[Exercise data]

□ □ □ □

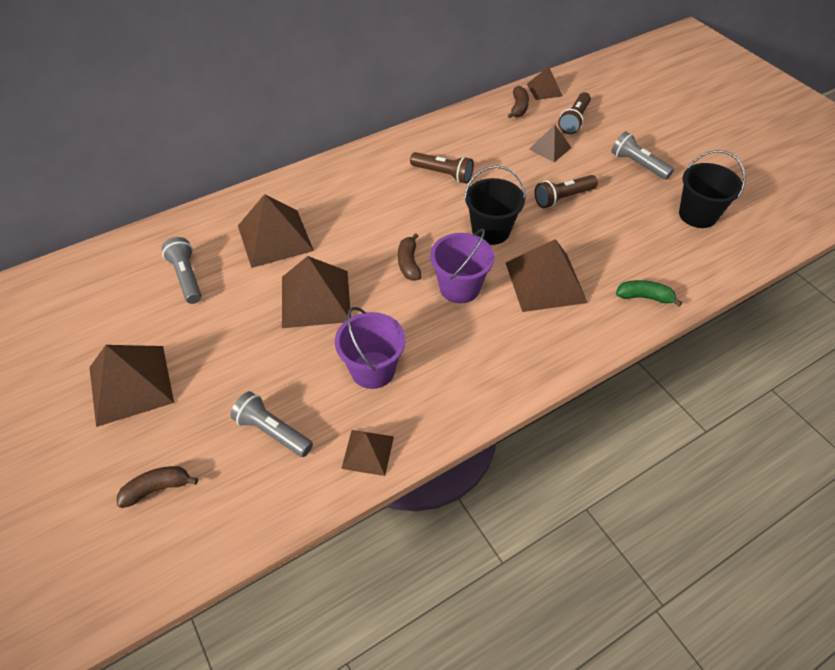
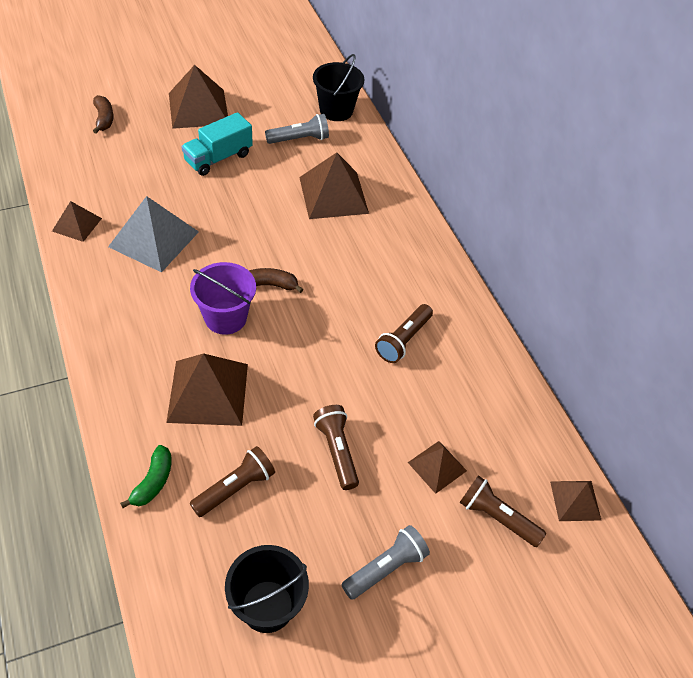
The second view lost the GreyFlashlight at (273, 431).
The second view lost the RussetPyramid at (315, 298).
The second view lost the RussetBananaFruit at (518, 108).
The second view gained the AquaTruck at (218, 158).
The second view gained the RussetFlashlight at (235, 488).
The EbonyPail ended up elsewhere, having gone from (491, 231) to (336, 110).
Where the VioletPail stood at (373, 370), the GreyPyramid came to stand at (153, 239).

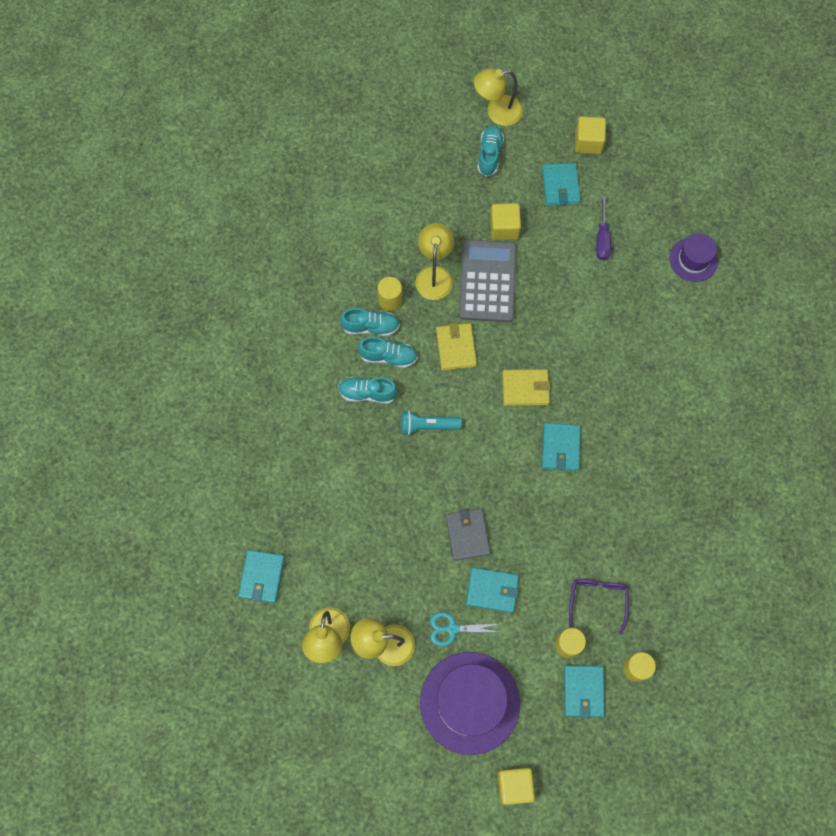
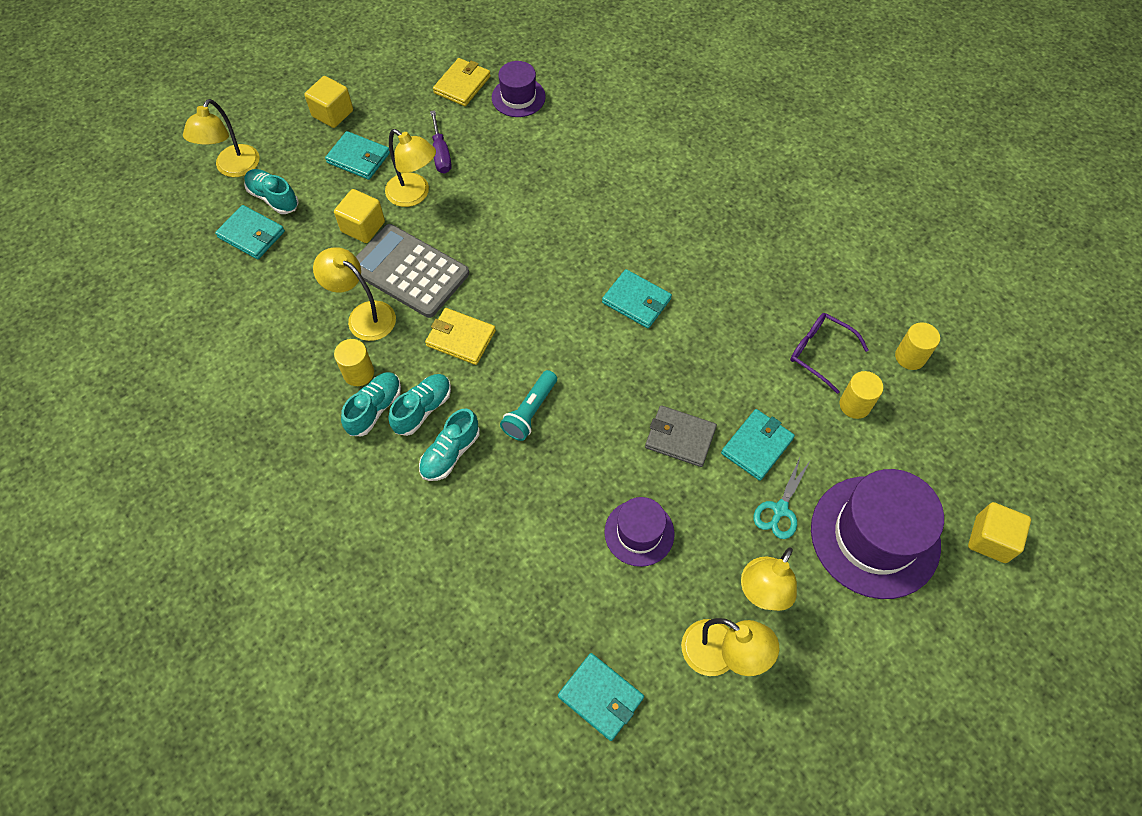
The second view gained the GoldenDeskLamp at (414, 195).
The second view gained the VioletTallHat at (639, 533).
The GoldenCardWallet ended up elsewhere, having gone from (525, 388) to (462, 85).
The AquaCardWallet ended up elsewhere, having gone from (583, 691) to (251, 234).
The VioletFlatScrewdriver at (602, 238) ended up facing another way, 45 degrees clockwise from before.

□ □ □ □

[Exercise requirements] Copy exactly, and only, the lines from the line containing "The second view lost the RussetPyramid" through the final line of the material above, with no pictures.

[Completed task]
The second view lost the RussetPyramid at (315, 298).
The second view lost the RussetBananaFruit at (518, 108).
The second view gained the AquaTruck at (218, 158).
The second view gained the RussetFlashlight at (235, 488).
The EbonyPail ended up elsewhere, having gone from (491, 231) to (336, 110).
Where the VioletPail stood at (373, 370), the GreyPyramid came to stand at (153, 239).

The second view gained the GoldenDeskLamp at (414, 195).
The second view gained the VioletTallHat at (639, 533).
The GoldenCardWallet ended up elsewhere, having gone from (525, 388) to (462, 85).
The AquaCardWallet ended up elsewhere, having gone from (583, 691) to (251, 234).
The VioletFlatScrewdriver at (602, 238) ended up facing another way, 45 degrees clockwise from before.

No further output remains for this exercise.